- Exercise prompt
Give back all of the data exactly, with every picture omitted.

● ● ● ●

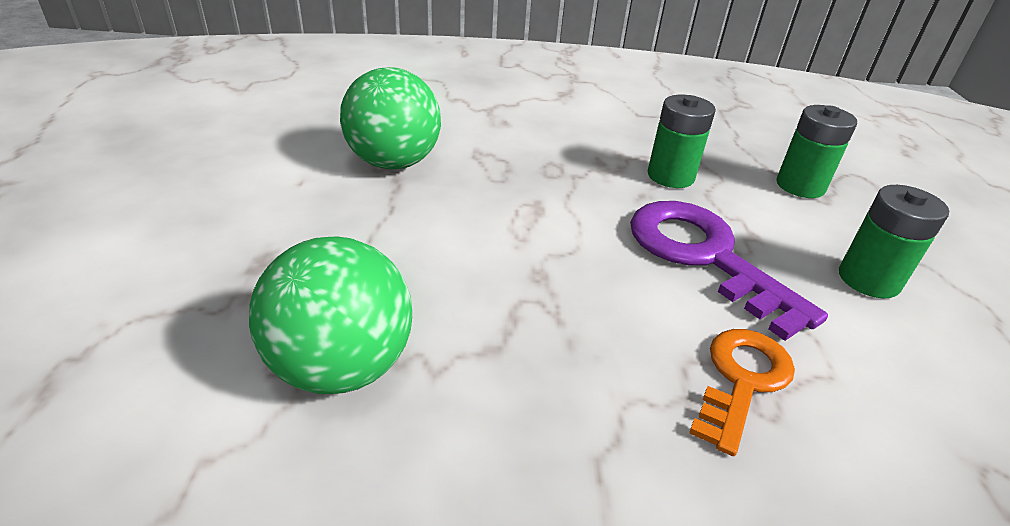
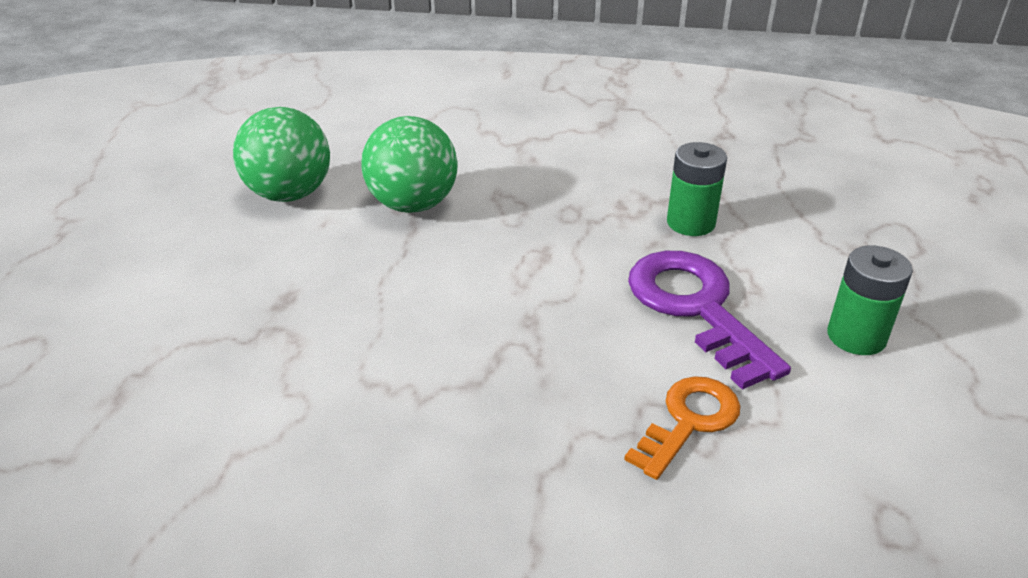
camera: 10 degrees right, 0 degrees up
green ball [249,236,412,394] -> green ball moved to [233,107,330,202]
green battery [776,105,857,198] -> none

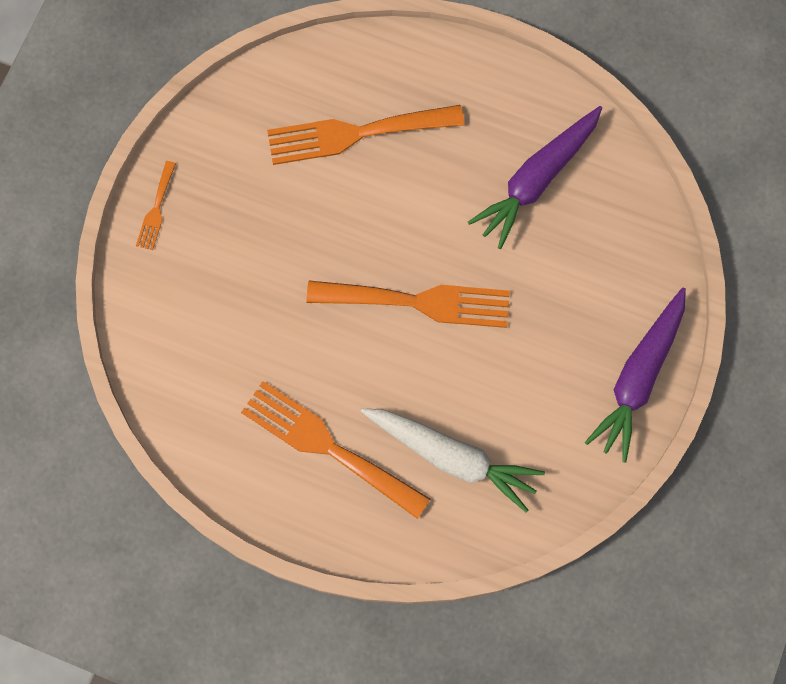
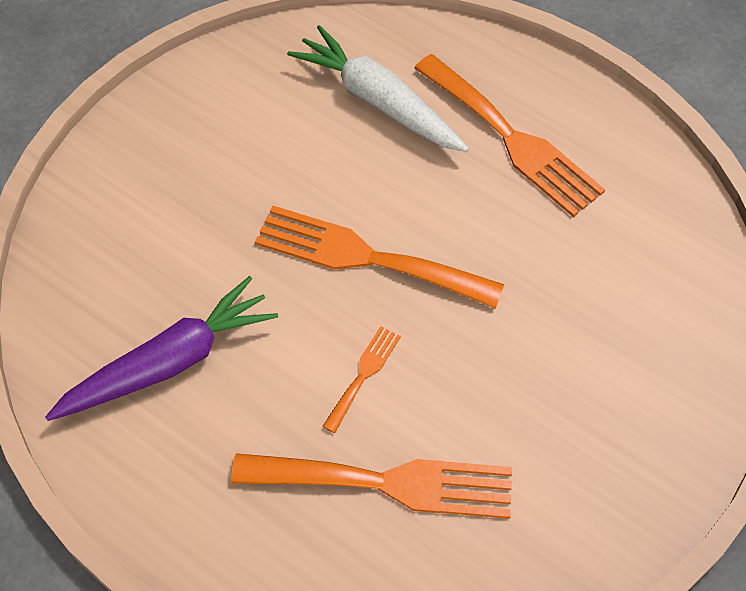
camera: 165 degrees left, 15 degrees down
orange fork [136,161,176,250] -> orange fork moved to [322,326,401,433]
purple carrot [585,287,686,463] -> none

● ● ● ●

- Output for this exercise
camera: 10 degrees right, 0 degrees up
green ball [249,236,412,394] -> green ball moved to [233,107,330,202]
green battery [776,105,857,198] -> none

camera: 165 degrees left, 15 degrees down
orange fork [136,161,176,250] -> orange fork moved to [322,326,401,433]
purple carrot [585,287,686,463] -> none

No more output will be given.